Object transformation records:
────────────────────────────────────────

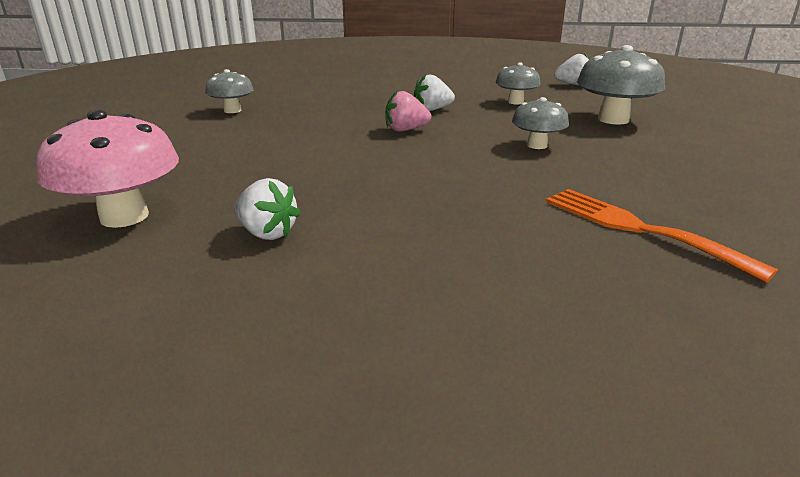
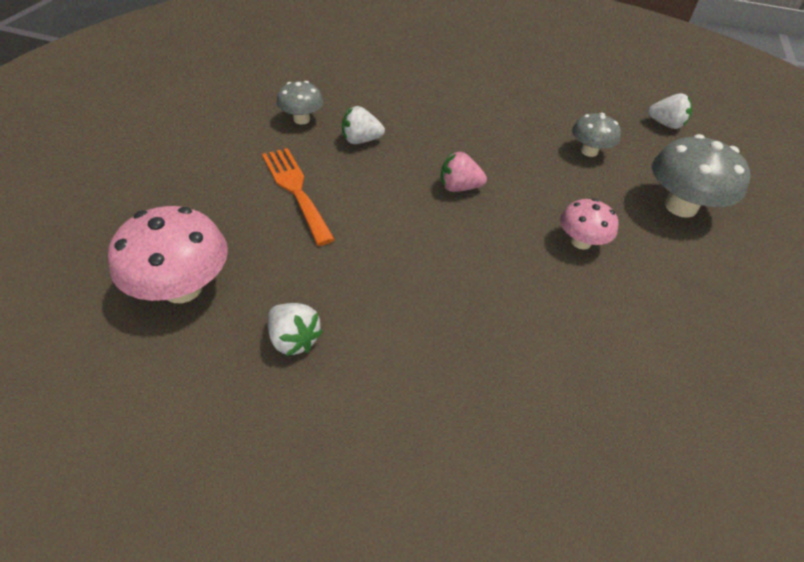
camera: 10 degrees right, 20 degrees up
(432, 110) = (496, 152): white strawberry -> white strawberry (361, 140)
(537, 145) = (581, 242): grey mushroom -> pink mushroom
(637, 228) = (623, 406): orange fork -> orange fork (295, 190)

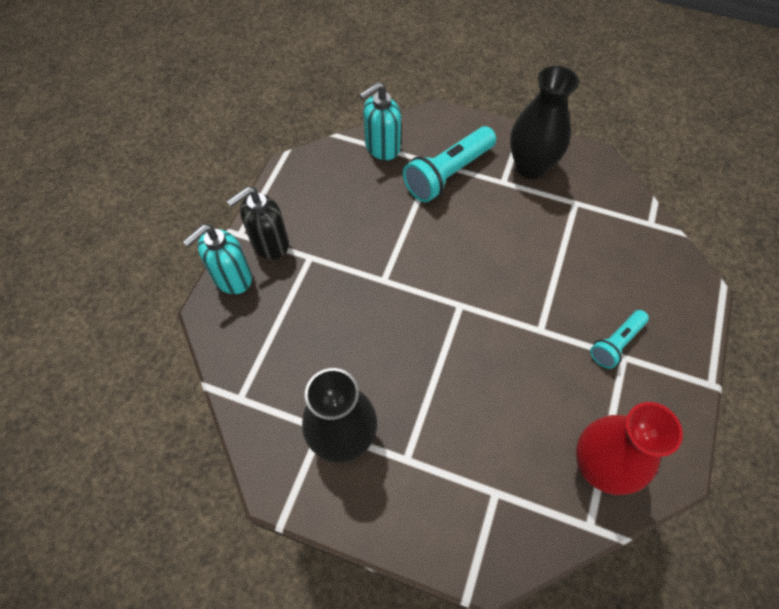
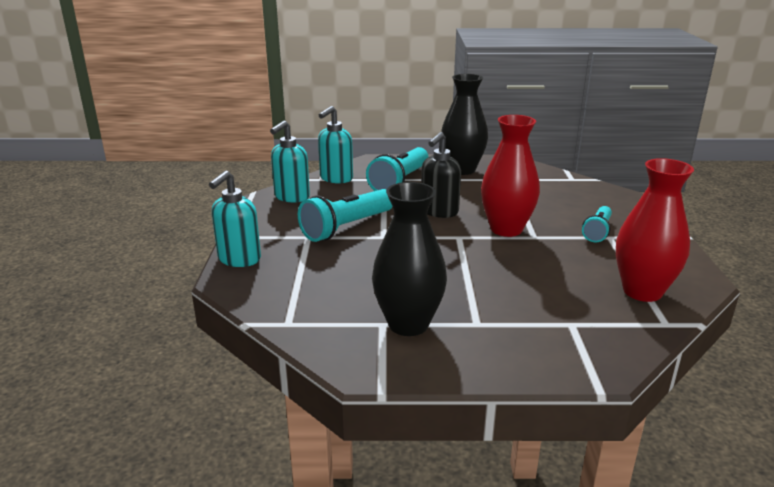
camera: 20 degrees left, 35 degrees down
(269, 244) = (265, 236): black soap dispenser -> black soap dispenser (439, 212)
(321, 174) = (291, 197): none -> turquoise soap dispenser
(354, 252) = (346, 228): none -> turquoise flashlight
(517, 307) = (506, 229): none -> red vase

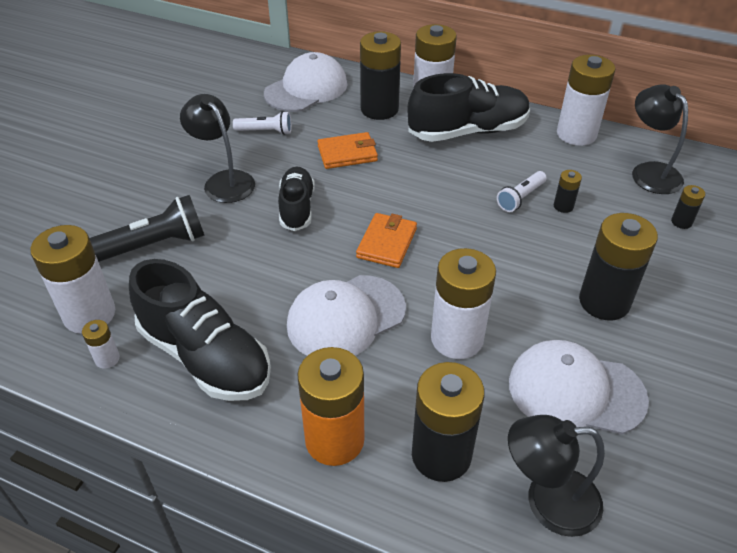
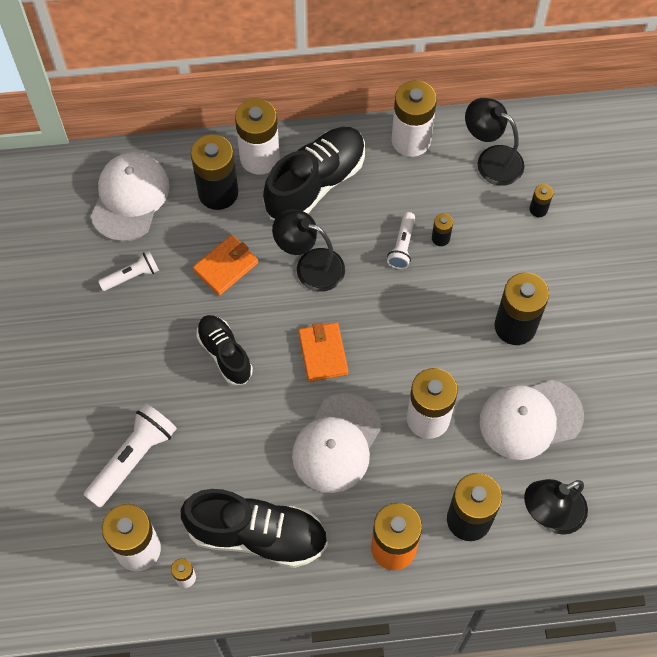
camera: 30 degrees left, 20 degrees up
(152, 246) = (133, 458): black flashlight -> white flashlight
(224, 181) = (139, 356): black lamp -> black lamp (310, 266)

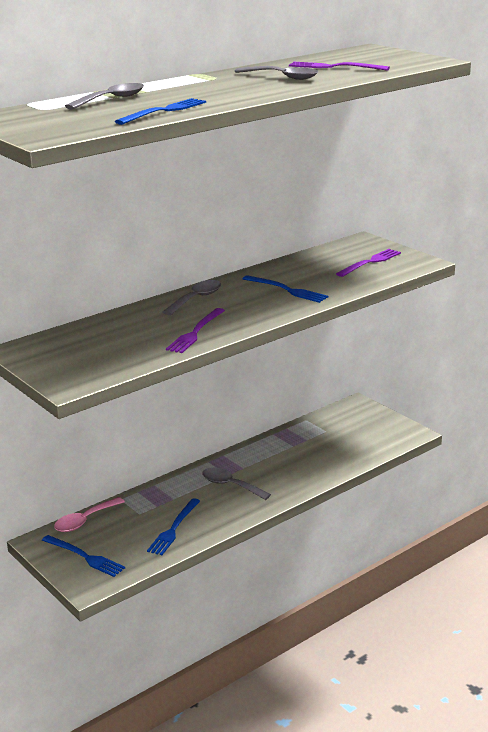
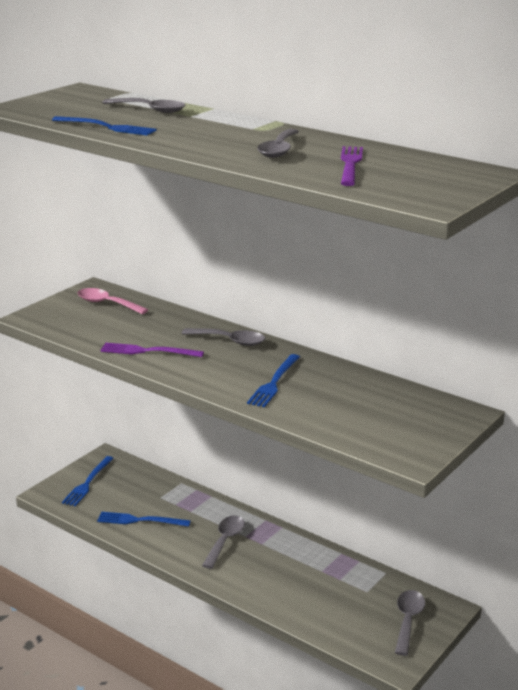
camera: 75 degrees right, 0 degrees up
(84, 521) = (141, 471): pink spoon -> pink spoon (106, 303)
(366, 420) = (408, 620): none -> grey spoon
(370, 262) = (388, 423): purple fork -> none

────────────────────────────────────────

Task instructions: Write the records out in full, word for word; leave every picture behind.

Answer:
camera: 10 degrees right, 20 degrees up
(432, 110) = (496, 152): white strawberry -> white strawberry (361, 140)
(537, 145) = (581, 242): grey mushroom -> pink mushroom
(637, 228) = (623, 406): orange fork -> orange fork (295, 190)

camera: 20 degrees left, 35 degrees down
(269, 244) = (265, 236): black soap dispenser -> black soap dispenser (439, 212)
(321, 174) = (291, 197): none -> turquoise soap dispenser
(354, 252) = (346, 228): none -> turquoise flashlight
(517, 307) = (506, 229): none -> red vase

camera: 30 degrees left, 20 degrees up
(152, 246) = (133, 458): black flashlight -> white flashlight
(224, 181) = (139, 356): black lamp -> black lamp (310, 266)

camera: 75 degrees right, 0 degrees up
(84, 521) = (141, 471): pink spoon -> pink spoon (106, 303)
(366, 420) = (408, 620): none -> grey spoon
(370, 262) = (388, 423): purple fork -> none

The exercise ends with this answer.